Before and after coordinates

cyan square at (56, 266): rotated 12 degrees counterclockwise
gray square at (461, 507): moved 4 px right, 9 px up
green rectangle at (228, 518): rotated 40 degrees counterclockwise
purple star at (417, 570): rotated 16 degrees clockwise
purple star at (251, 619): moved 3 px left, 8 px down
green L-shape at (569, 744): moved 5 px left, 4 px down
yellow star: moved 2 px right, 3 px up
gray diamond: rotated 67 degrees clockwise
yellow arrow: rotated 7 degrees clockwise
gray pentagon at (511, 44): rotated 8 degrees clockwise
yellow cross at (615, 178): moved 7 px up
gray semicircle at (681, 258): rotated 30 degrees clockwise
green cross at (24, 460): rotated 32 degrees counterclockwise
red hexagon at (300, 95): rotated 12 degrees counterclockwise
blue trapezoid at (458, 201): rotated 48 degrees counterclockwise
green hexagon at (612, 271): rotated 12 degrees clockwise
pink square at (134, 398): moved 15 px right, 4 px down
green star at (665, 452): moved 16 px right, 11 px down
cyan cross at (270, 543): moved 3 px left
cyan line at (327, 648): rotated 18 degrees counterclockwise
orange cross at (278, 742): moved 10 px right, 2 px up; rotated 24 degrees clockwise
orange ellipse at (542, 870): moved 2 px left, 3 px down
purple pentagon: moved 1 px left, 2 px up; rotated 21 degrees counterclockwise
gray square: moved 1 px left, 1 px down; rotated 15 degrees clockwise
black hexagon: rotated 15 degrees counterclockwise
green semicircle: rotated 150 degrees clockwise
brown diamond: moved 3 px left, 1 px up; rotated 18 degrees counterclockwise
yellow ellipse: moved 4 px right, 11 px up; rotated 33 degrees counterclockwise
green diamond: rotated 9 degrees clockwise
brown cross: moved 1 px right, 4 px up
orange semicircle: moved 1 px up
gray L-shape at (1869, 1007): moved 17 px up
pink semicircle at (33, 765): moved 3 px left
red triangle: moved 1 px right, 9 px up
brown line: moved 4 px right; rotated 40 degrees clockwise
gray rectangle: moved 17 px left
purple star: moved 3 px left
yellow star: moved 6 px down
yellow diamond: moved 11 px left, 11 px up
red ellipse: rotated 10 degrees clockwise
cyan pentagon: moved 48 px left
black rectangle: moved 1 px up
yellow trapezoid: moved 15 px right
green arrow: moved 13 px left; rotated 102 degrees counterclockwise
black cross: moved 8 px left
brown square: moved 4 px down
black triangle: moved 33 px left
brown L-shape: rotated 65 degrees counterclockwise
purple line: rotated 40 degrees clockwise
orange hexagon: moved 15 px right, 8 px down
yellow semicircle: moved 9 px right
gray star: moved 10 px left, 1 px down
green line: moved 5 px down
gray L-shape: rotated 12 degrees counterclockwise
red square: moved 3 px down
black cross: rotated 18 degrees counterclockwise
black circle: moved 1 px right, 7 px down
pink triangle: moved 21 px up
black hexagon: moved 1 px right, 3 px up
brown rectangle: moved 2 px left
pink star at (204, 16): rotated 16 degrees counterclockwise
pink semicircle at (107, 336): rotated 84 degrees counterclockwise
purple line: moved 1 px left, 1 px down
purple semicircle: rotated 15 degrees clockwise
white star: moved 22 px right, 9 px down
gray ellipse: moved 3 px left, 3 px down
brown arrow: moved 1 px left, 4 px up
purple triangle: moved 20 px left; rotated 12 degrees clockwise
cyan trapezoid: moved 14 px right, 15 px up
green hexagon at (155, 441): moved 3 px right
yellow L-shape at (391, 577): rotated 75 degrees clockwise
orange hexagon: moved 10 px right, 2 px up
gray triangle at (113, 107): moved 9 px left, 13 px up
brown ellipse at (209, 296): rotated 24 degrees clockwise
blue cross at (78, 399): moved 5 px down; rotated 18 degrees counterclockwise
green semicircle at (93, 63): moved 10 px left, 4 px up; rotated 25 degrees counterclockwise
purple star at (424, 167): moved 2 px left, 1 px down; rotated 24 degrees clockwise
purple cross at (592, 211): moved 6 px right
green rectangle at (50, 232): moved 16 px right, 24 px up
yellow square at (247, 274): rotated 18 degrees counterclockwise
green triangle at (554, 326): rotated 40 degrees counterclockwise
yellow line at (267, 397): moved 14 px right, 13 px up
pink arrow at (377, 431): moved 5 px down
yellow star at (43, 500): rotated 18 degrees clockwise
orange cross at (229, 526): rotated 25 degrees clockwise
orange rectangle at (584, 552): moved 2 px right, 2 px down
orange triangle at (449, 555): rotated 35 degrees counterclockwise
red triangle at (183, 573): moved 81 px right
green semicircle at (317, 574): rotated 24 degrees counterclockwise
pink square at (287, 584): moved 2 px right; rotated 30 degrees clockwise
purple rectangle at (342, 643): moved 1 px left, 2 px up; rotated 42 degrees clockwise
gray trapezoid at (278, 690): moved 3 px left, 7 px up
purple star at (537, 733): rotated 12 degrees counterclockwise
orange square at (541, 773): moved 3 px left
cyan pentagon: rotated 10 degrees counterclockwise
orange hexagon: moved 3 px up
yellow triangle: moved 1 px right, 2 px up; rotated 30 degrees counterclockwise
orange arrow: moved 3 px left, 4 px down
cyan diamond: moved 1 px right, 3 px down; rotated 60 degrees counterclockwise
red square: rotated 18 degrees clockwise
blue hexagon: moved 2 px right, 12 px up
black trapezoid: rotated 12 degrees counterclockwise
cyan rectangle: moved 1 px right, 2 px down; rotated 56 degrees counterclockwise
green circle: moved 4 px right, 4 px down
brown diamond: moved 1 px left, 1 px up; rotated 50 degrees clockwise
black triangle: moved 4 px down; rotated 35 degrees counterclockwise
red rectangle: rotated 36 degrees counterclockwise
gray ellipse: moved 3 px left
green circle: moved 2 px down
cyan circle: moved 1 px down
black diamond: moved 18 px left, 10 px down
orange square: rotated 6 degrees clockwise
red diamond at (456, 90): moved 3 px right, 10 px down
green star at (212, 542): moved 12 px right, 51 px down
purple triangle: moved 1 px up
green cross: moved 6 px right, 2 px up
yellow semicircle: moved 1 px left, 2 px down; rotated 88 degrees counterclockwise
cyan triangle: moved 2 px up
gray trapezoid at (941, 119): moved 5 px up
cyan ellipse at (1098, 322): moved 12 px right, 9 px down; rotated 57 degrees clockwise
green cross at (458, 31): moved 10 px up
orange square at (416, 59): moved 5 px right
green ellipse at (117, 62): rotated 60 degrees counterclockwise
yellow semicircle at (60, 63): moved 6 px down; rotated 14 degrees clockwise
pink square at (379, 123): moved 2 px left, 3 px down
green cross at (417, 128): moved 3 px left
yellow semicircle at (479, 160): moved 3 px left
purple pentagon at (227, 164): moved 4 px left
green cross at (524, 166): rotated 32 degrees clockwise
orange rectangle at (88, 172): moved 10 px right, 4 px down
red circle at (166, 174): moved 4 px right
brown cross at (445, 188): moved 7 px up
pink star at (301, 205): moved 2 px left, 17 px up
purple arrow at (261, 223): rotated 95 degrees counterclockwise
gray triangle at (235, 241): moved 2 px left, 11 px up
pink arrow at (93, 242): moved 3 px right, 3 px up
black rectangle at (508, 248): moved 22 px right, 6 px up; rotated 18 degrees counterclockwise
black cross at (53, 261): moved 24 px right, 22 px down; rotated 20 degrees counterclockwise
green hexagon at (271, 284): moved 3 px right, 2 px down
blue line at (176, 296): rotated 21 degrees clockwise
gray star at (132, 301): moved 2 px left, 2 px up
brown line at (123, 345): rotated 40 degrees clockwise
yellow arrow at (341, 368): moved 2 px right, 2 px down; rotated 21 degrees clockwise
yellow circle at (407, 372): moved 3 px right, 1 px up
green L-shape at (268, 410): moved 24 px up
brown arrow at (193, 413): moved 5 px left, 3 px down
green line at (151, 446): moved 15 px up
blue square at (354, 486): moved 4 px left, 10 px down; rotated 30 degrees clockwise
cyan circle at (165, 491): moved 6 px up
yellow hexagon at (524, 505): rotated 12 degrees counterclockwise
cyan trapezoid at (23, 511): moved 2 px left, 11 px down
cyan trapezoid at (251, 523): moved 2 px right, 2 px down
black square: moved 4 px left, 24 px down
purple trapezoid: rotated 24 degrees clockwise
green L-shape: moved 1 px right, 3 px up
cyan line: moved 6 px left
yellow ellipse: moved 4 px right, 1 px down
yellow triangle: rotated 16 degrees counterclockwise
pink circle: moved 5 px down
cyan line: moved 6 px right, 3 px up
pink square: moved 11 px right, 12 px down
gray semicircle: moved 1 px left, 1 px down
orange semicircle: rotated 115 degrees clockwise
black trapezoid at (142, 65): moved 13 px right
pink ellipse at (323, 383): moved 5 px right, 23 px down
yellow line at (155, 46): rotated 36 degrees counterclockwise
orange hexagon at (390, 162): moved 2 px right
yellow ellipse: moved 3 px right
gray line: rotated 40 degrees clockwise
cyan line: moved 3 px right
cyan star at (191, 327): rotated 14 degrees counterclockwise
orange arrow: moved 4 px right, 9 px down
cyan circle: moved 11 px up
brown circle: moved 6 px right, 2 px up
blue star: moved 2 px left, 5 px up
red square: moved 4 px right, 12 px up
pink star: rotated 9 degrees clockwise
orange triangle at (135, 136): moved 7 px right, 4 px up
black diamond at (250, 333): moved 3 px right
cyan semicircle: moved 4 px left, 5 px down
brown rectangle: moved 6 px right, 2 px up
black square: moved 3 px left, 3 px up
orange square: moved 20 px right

Problem to work on: There is a run of lines above from the one with "cyan pentagon: moved 48 px left" to the one with "pink triangle: moved 21 px up"; print exactly that run, both ends included, and nothing else.

Response to the task:
cyan pentagon: moved 48 px left
black rectangle: moved 1 px up
yellow trapezoid: moved 15 px right
green arrow: moved 13 px left; rotated 102 degrees counterclockwise
black cross: moved 8 px left
brown square: moved 4 px down
black triangle: moved 33 px left
brown L-shape: rotated 65 degrees counterclockwise
purple line: rotated 40 degrees clockwise
orange hexagon: moved 15 px right, 8 px down
yellow semicircle: moved 9 px right
gray star: moved 10 px left, 1 px down
green line: moved 5 px down
gray L-shape: rotated 12 degrees counterclockwise
red square: moved 3 px down
black cross: rotated 18 degrees counterclockwise
black circle: moved 1 px right, 7 px down
pink triangle: moved 21 px up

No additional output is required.